**WORK ITEM:**
Word for word, print all of the lines below.

**DATA TO USE:**
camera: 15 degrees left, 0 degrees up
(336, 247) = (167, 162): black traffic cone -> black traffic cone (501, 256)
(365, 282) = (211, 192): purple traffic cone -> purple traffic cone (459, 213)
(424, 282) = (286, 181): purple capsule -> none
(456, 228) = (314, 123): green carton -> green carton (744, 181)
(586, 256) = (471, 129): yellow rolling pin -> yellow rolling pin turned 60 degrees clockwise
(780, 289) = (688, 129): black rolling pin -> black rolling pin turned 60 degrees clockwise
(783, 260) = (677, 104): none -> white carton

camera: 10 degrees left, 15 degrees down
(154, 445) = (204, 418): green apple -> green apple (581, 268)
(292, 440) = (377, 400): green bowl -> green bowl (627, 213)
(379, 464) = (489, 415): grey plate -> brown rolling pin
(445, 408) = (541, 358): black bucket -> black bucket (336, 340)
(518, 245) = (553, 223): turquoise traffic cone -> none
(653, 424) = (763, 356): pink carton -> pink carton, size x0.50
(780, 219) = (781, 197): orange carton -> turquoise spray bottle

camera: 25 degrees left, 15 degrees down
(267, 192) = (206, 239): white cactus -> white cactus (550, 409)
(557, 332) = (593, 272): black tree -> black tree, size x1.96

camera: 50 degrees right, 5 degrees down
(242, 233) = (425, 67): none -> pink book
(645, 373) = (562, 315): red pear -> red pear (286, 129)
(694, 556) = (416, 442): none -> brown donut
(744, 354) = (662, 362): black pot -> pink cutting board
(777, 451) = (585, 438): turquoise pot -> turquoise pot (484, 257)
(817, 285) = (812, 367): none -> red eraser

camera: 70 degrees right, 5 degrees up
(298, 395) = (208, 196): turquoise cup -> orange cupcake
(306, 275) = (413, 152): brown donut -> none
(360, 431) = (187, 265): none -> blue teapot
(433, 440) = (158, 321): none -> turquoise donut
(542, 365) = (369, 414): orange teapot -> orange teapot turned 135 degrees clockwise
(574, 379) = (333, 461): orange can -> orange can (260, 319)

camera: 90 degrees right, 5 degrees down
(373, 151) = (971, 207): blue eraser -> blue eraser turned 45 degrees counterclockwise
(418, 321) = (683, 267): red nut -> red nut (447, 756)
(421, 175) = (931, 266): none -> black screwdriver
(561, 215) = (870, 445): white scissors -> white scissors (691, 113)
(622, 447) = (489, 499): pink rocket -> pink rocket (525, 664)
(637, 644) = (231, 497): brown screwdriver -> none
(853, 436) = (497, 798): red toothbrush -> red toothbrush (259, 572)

**WRITTEN ANSWER:**
camera: 15 degrees left, 0 degrees up
(336, 247) = (167, 162): black traffic cone -> black traffic cone (501, 256)
(365, 282) = (211, 192): purple traffic cone -> purple traffic cone (459, 213)
(424, 282) = (286, 181): purple capsule -> none
(456, 228) = (314, 123): green carton -> green carton (744, 181)
(586, 256) = (471, 129): yellow rolling pin -> yellow rolling pin turned 60 degrees clockwise
(780, 289) = (688, 129): black rolling pin -> black rolling pin turned 60 degrees clockwise
(783, 260) = (677, 104): none -> white carton

camera: 10 degrees left, 15 degrees down
(154, 445) = (204, 418): green apple -> green apple (581, 268)
(292, 440) = (377, 400): green bowl -> green bowl (627, 213)
(379, 464) = (489, 415): grey plate -> brown rolling pin
(445, 408) = (541, 358): black bucket -> black bucket (336, 340)
(518, 245) = (553, 223): turquoise traffic cone -> none
(653, 424) = (763, 356): pink carton -> pink carton, size x0.50
(780, 219) = (781, 197): orange carton -> turquoise spray bottle

camera: 25 degrees left, 15 degrees down
(267, 192) = (206, 239): white cactus -> white cactus (550, 409)
(557, 332) = (593, 272): black tree -> black tree, size x1.96

camera: 50 degrees right, 5 degrees down
(242, 233) = (425, 67): none -> pink book
(645, 373) = (562, 315): red pear -> red pear (286, 129)
(694, 556) = (416, 442): none -> brown donut
(744, 354) = (662, 362): black pot -> pink cutting board
(777, 451) = (585, 438): turquoise pot -> turquoise pot (484, 257)
(817, 285) = (812, 367): none -> red eraser

camera: 70 degrees right, 5 degrees up
(298, 395) = (208, 196): turquoise cup -> orange cupcake
(306, 275) = (413, 152): brown donut -> none
(360, 431) = (187, 265): none -> blue teapot
(433, 440) = (158, 321): none -> turquoise donut
(542, 365) = (369, 414): orange teapot -> orange teapot turned 135 degrees clockwise
(574, 379) = (333, 461): orange can -> orange can (260, 319)

camera: 90 degrees right, 5 degrees down
(373, 151) = (971, 207): blue eraser -> blue eraser turned 45 degrees counterclockwise
(418, 321) = (683, 267): red nut -> red nut (447, 756)
(421, 175) = (931, 266): none -> black screwdriver
(561, 215) = (870, 445): white scissors -> white scissors (691, 113)
(622, 447) = (489, 499): pink rocket -> pink rocket (525, 664)
(637, 644) = (231, 497): brown screwdriver -> none
(853, 436) = (497, 798): red toothbrush -> red toothbrush (259, 572)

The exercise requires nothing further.